--- START ---

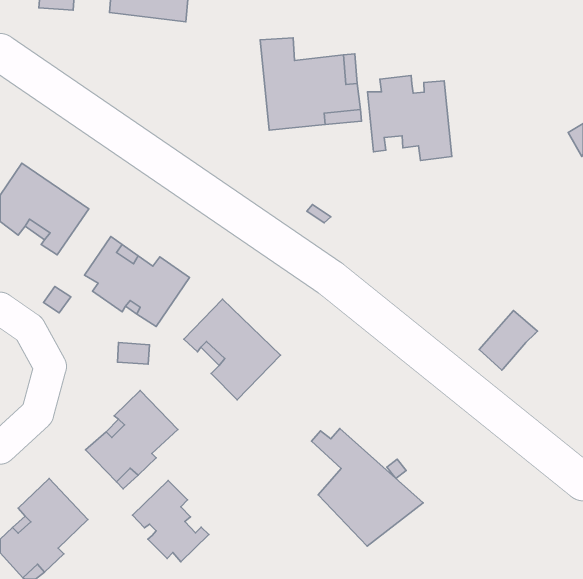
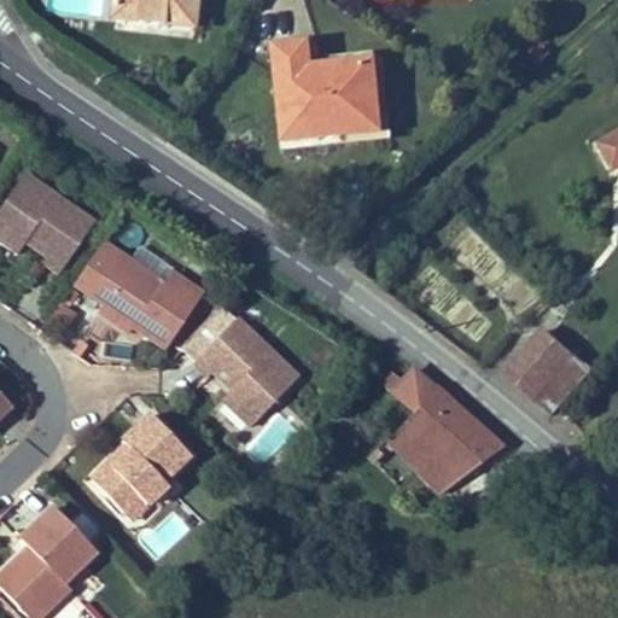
building: [368,75,452,160] -> none
building: none -> [532,352,588,412]
building: [311,429,423,546] -> [383,366,501,490]
building: [133,481,209,562] -> none

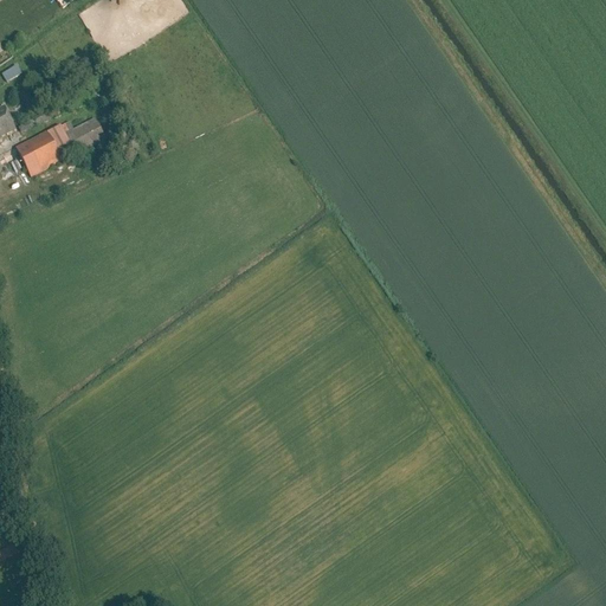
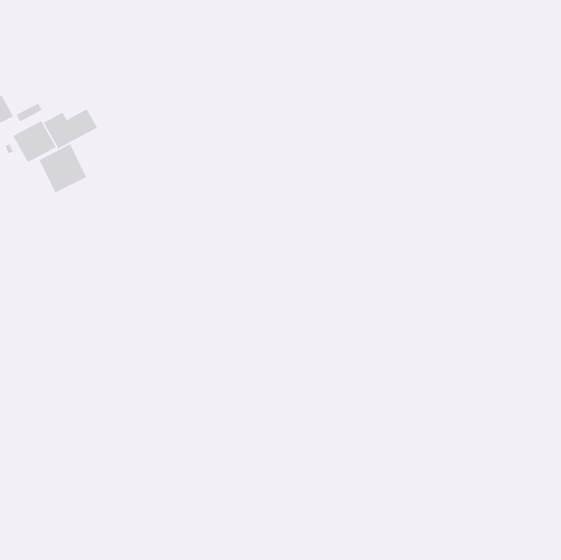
building: none -> [38,143,87,194]

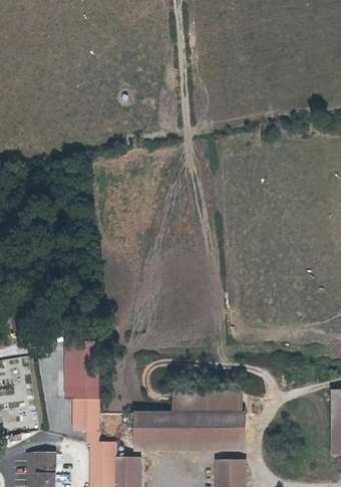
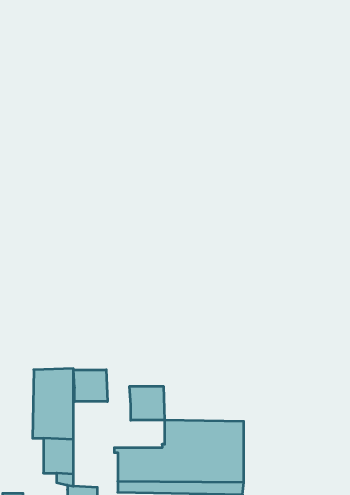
building: none -> [73,370,107,402]
building: none -> [130,386,165,420]

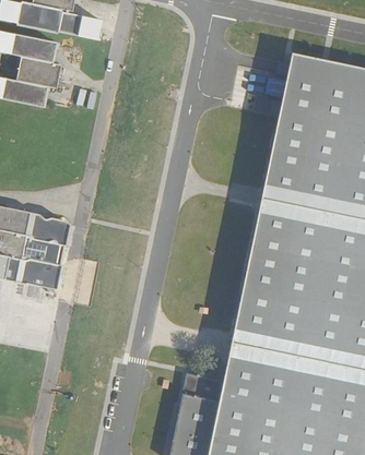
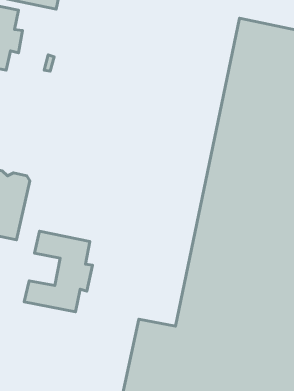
building: none -> [24,231,93,312]

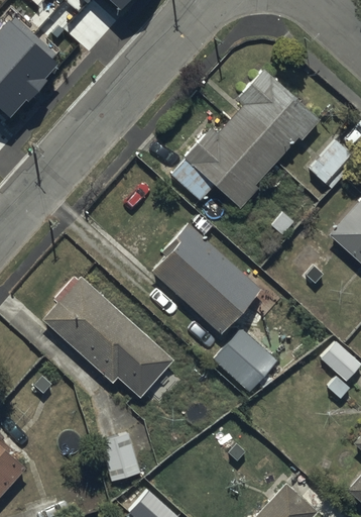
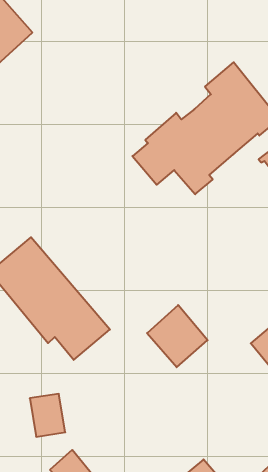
building: [153,225,259,334] -> none

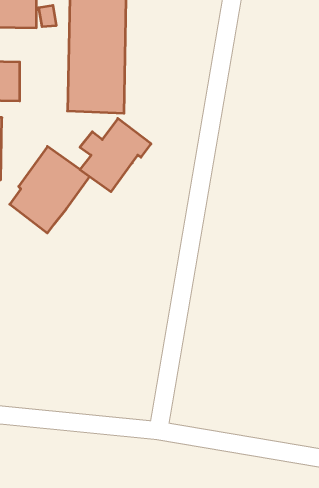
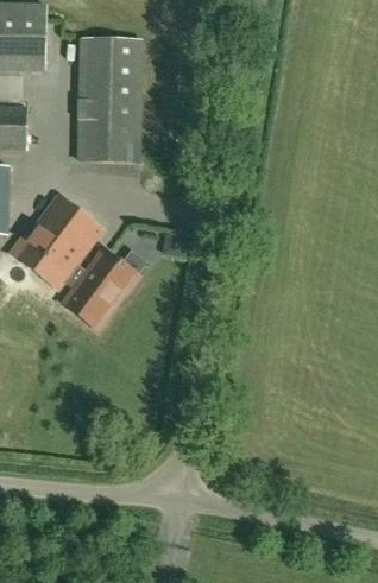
building: [80,118,151,192] -> [64,248,140,327]

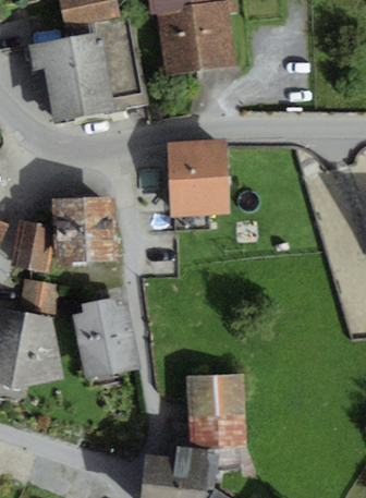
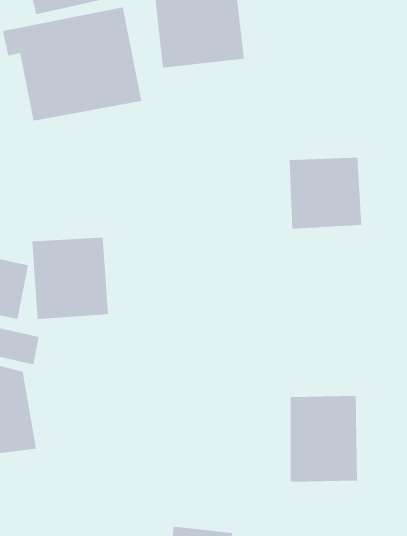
building: [163,151,223,210] -> [289,157,362,229]
building: [73,299,139,380] -> none
building: [191,372,246,442] -> [290,396,358,482]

--- END ---

# What you are asked to do
Restate the whole listing word for word. Omit the pictures.

# Answer box
building: [368,75,452,160] -> none
building: none -> [532,352,588,412]
building: [311,429,423,546] -> [383,366,501,490]
building: [133,481,209,562] -> none

building: none -> [38,143,87,194]

building: none -> [73,370,107,402]
building: none -> [130,386,165,420]

building: none -> [24,231,93,312]

building: [153,225,259,334] -> none

building: [80,118,151,192] -> [64,248,140,327]

building: [163,151,223,210] -> [289,157,362,229]
building: [73,299,139,380] -> none
building: [191,372,246,442] -> [290,396,358,482]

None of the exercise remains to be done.